→ REQUIRED ACTION
Copy each line of the entries that includes the word "cyan".

→ MATERIAL FOR THIS TASK
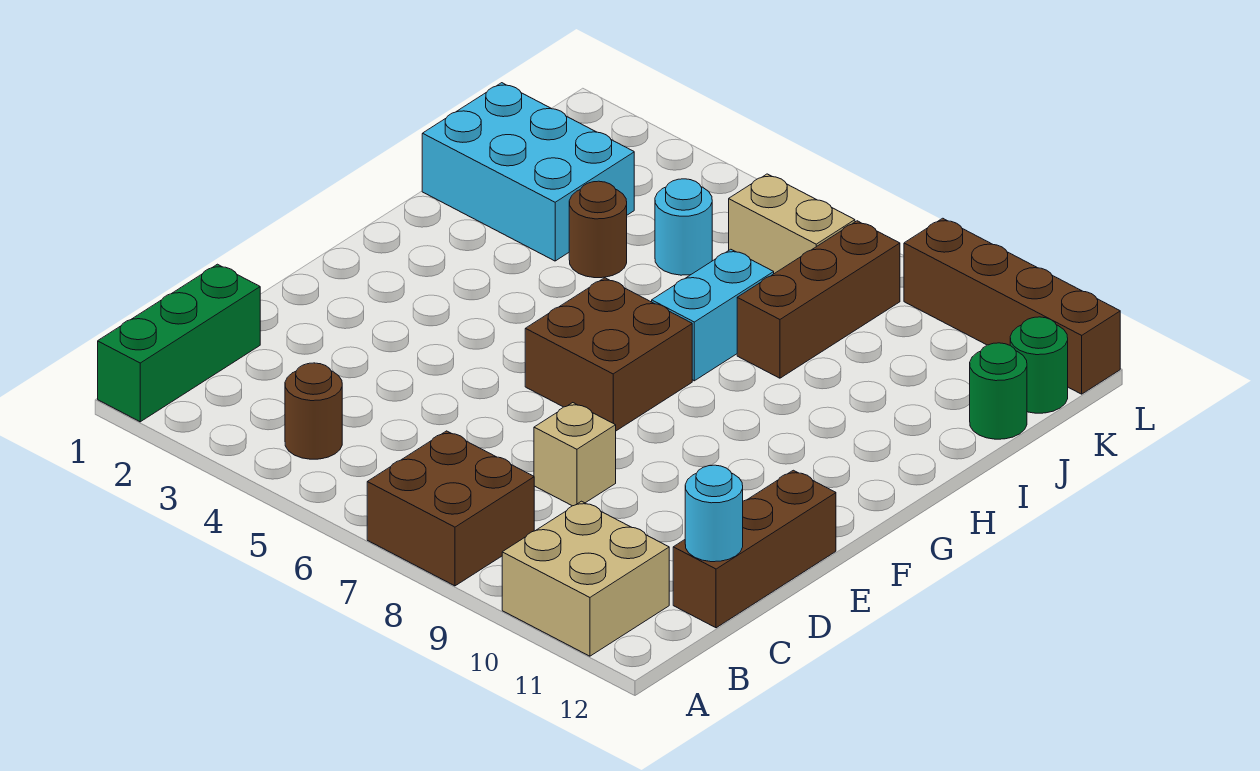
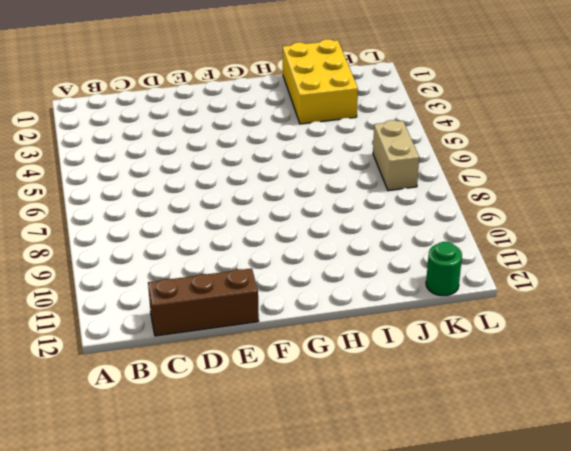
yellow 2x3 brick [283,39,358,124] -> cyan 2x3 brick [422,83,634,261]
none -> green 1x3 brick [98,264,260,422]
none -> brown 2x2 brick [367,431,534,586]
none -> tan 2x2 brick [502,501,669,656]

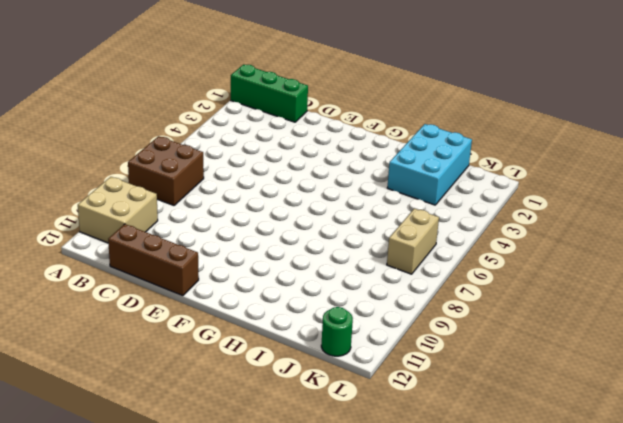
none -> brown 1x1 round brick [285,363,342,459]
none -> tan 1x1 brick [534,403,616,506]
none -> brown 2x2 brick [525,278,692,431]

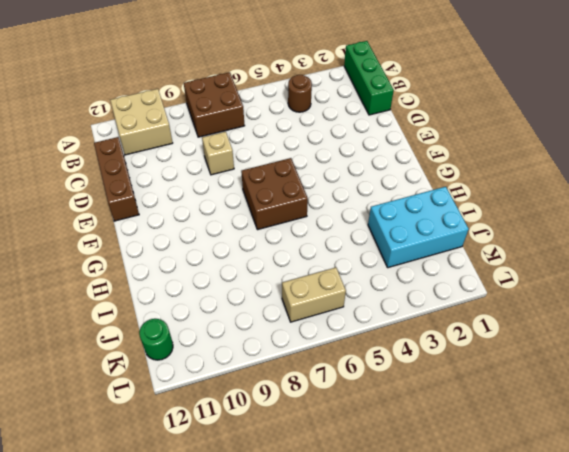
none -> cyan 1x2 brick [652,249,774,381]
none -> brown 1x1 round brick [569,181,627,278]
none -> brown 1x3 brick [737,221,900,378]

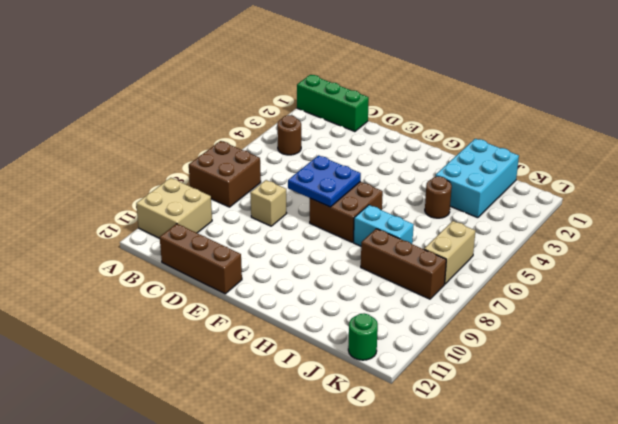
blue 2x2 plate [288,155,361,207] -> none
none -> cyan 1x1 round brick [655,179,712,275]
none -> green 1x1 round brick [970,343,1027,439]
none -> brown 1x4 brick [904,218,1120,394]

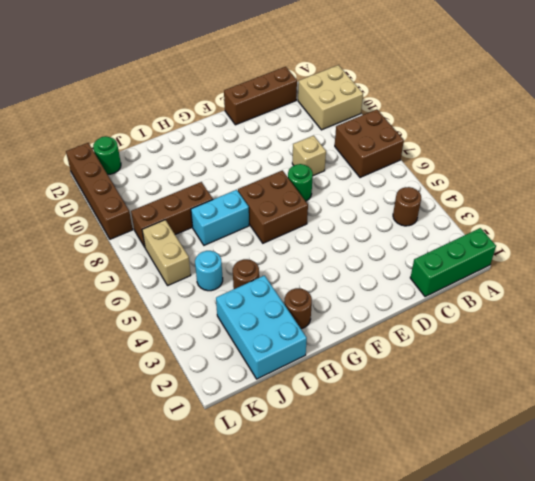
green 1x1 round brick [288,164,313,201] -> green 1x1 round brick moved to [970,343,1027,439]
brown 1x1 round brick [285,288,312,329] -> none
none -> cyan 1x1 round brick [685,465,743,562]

→ EXERCISE RESULT
yellow 2x3 brick [283,39,358,124] -> cyan 2x3 brick [422,83,634,261]
none -> cyan 1x2 brick [652,249,774,381]
none -> cyan 1x1 round brick [655,179,712,275]
none -> cyan 1x1 round brick [685,465,743,562]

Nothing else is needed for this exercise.